▸ **RECORDS SUPPLIED**
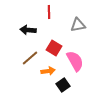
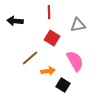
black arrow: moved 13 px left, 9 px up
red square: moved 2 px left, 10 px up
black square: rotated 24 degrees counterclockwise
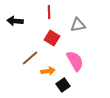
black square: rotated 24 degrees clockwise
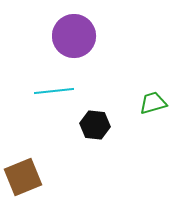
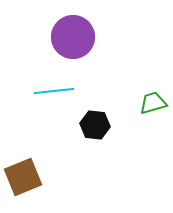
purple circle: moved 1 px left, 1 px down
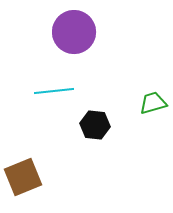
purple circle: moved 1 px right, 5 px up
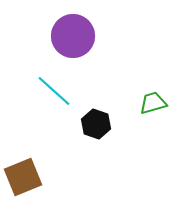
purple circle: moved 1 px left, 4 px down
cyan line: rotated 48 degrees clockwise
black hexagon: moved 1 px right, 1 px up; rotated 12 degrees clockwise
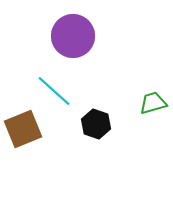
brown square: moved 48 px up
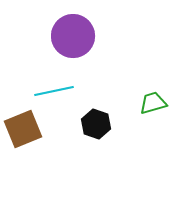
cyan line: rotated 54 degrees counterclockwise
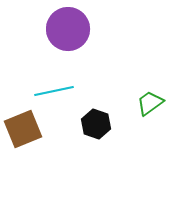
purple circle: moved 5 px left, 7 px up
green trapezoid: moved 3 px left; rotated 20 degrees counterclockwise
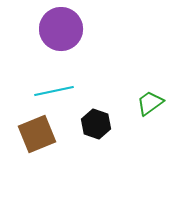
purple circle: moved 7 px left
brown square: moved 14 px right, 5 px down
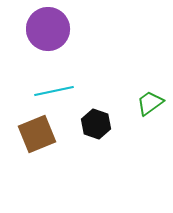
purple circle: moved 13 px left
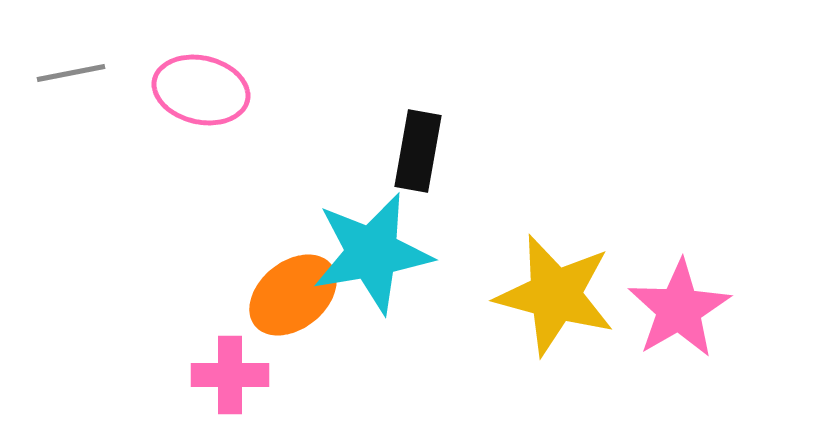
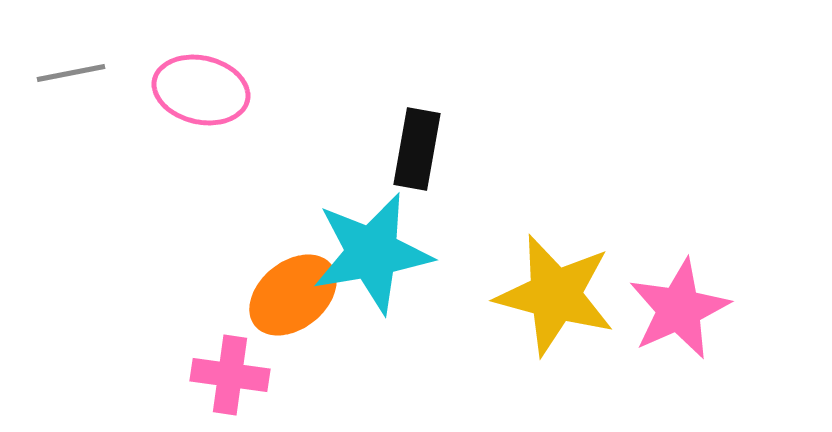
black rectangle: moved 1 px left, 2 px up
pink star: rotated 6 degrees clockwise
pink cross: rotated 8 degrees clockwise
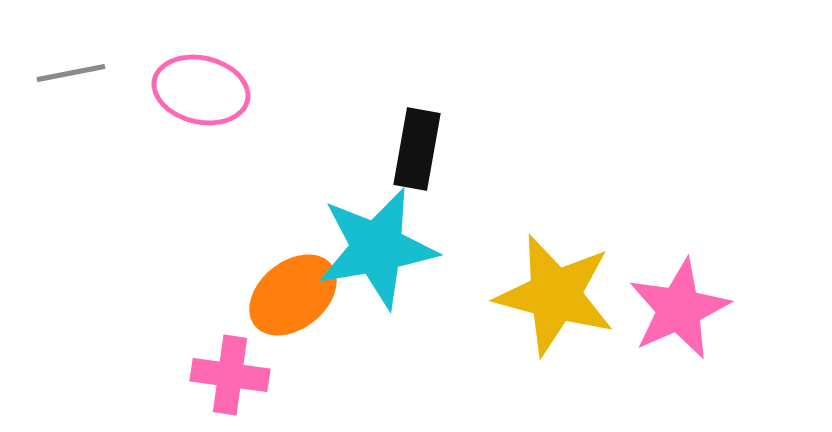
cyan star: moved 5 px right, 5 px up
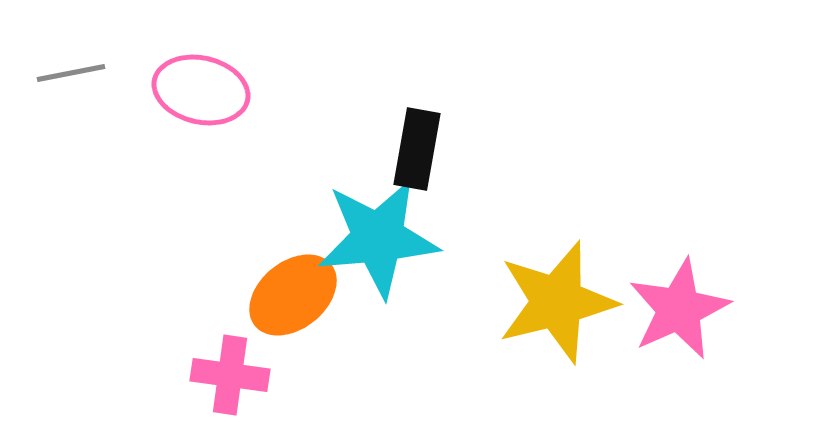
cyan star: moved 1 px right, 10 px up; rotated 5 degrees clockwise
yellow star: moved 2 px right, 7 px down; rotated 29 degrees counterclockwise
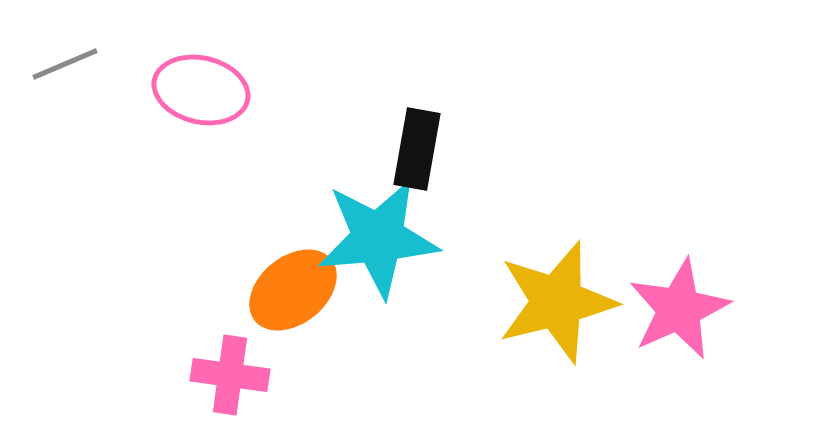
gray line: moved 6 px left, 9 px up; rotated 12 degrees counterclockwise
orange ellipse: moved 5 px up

▸ **TASK OBJECTIVE**
Please retype every line from the start down to and including the one containing "purple circle: moved 1 px right, 5 px up". Leave the pictures out.

▸ **TASK SOLUTION**
black arrow: moved 13 px left, 9 px up
red square: moved 2 px left, 10 px up
black square: rotated 24 degrees counterclockwise
black square: rotated 24 degrees clockwise
purple circle: moved 1 px left, 1 px down
purple circle: moved 1 px right, 5 px up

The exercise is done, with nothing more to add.